Activity:
Please output every entry below exactly as written, leaving out any pictures.

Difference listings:
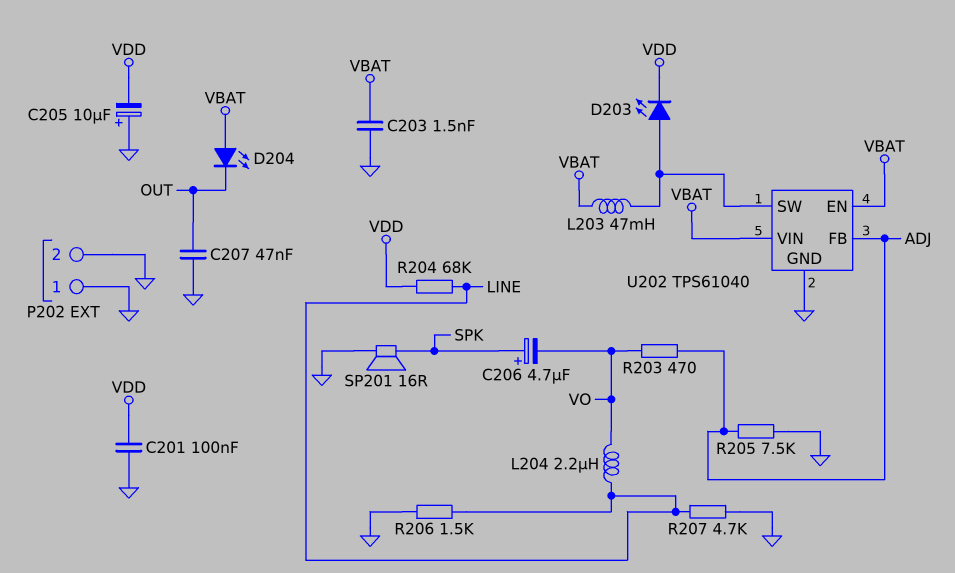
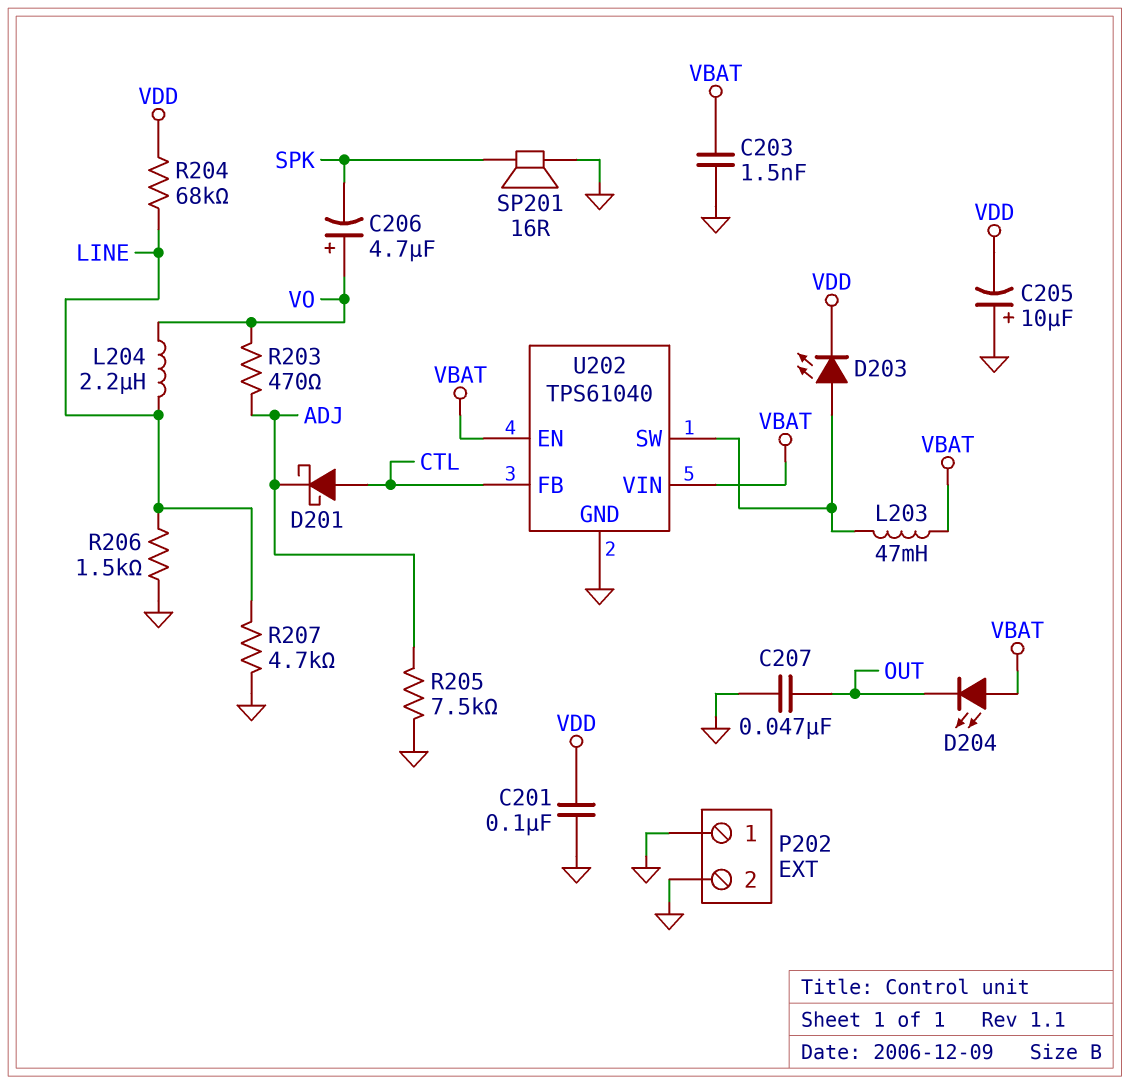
C206: 4.7uF (plus SPK, minus VO) -> 4.7uF (plus VO, minus SPK)
D201: none -> schottky (A CTL, K ADJ)
U202 pin FB: ADJ -> CTL

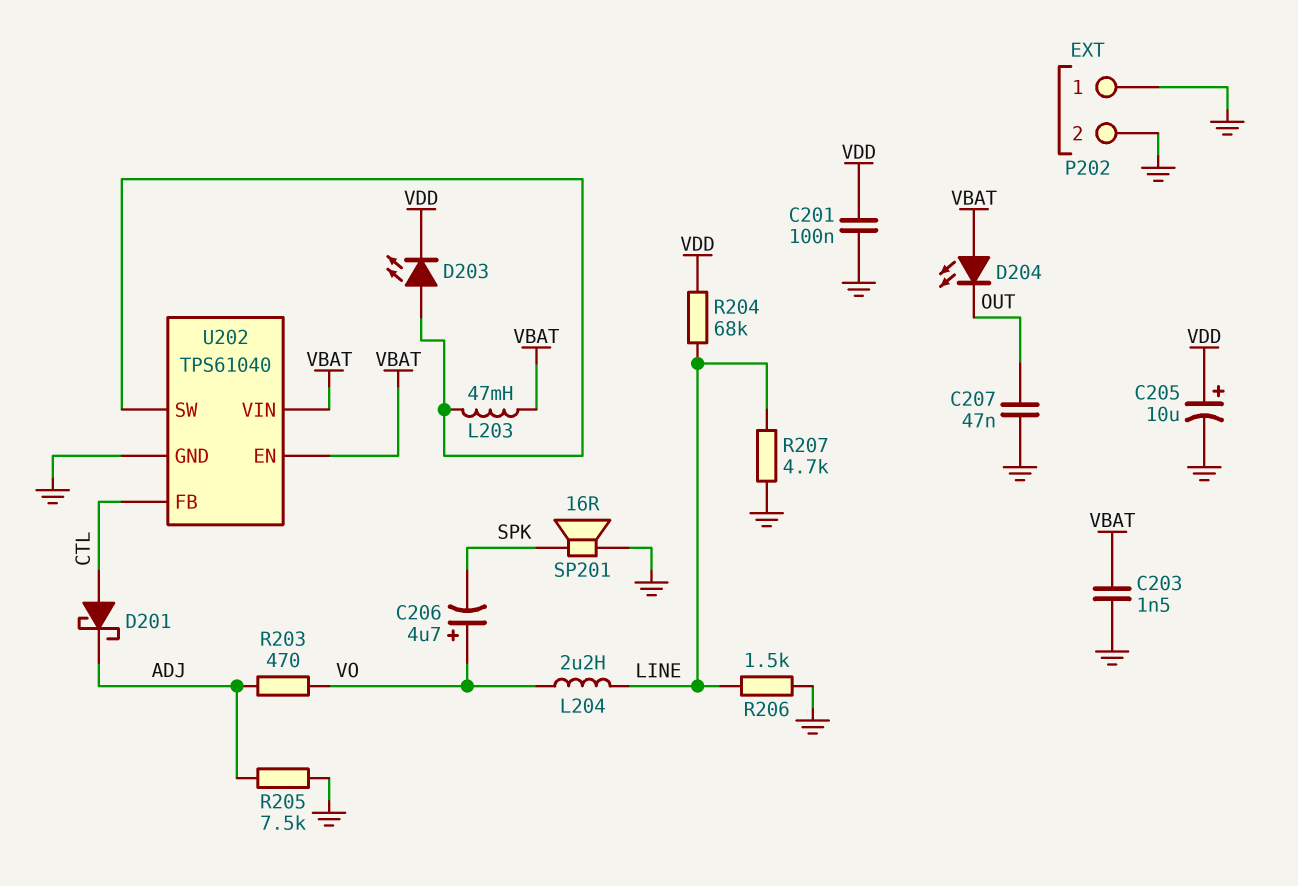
C205: 10uF (plus GND, minus VDD) -> 10uF (plus VDD, minus GND)

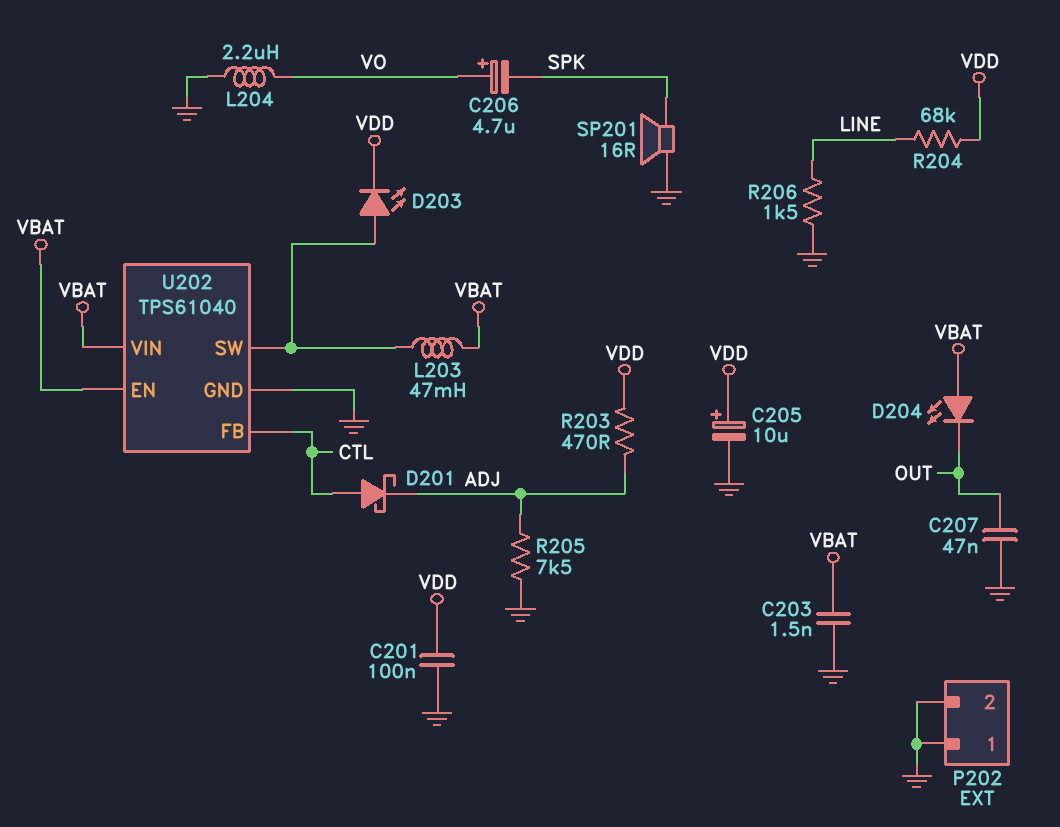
L204: 2.2uH (LINE, VO) -> 2.2uH (GND, VO)
R203: 470 (ADJ, VO) -> 470 (ADJ, VDD)
R207: 4.7k (GND, LINE) -> none

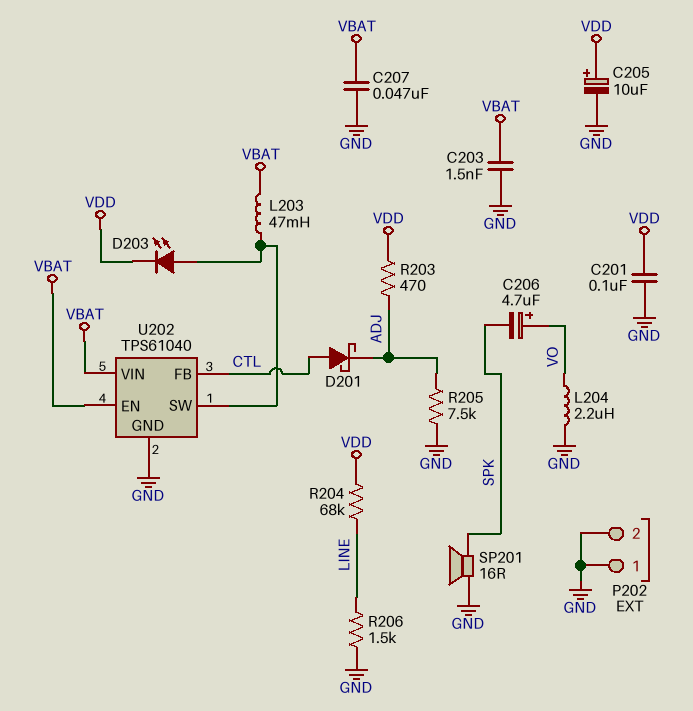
C207: 47nF (GND, OUT) -> 47nF (GND, VBAT)
D204: LED (A VBAT, K OUT) -> none

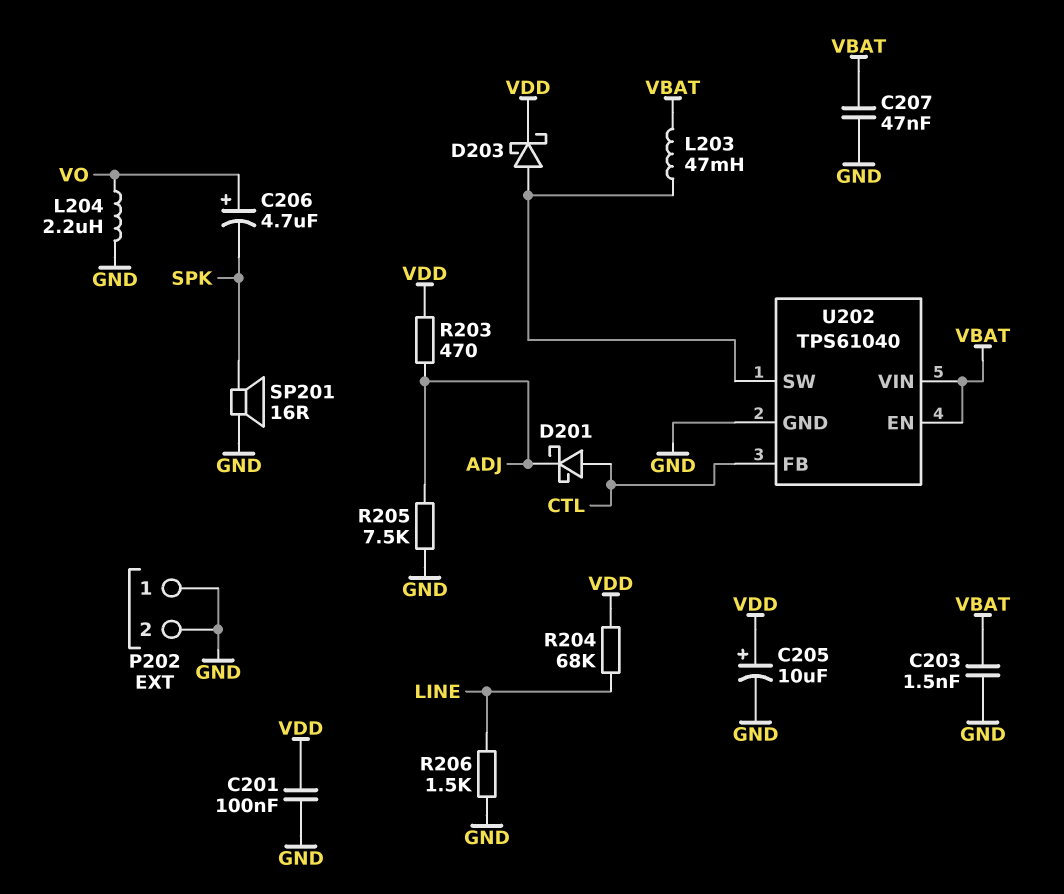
D203: LED (A U202/SW, K VDD) -> schottky (A U202/SW, K VDD)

Solution to this task:
C206: 4.7uF (plus SPK, minus VO) -> 4.7uF (plus VO, minus SPK)
D201: none -> schottky (A CTL, K ADJ)
U202 pin FB: ADJ -> CTL

C205: 10uF (plus GND, minus VDD) -> 10uF (plus VDD, minus GND)

L204: 2.2uH (LINE, VO) -> 2.2uH (GND, VO)
R203: 470 (ADJ, VO) -> 470 (ADJ, VDD)
R207: 4.7k (GND, LINE) -> none

C207: 47nF (GND, OUT) -> 47nF (GND, VBAT)
D204: LED (A VBAT, K OUT) -> none

D203: LED (A U202/SW, K VDD) -> schottky (A U202/SW, K VDD)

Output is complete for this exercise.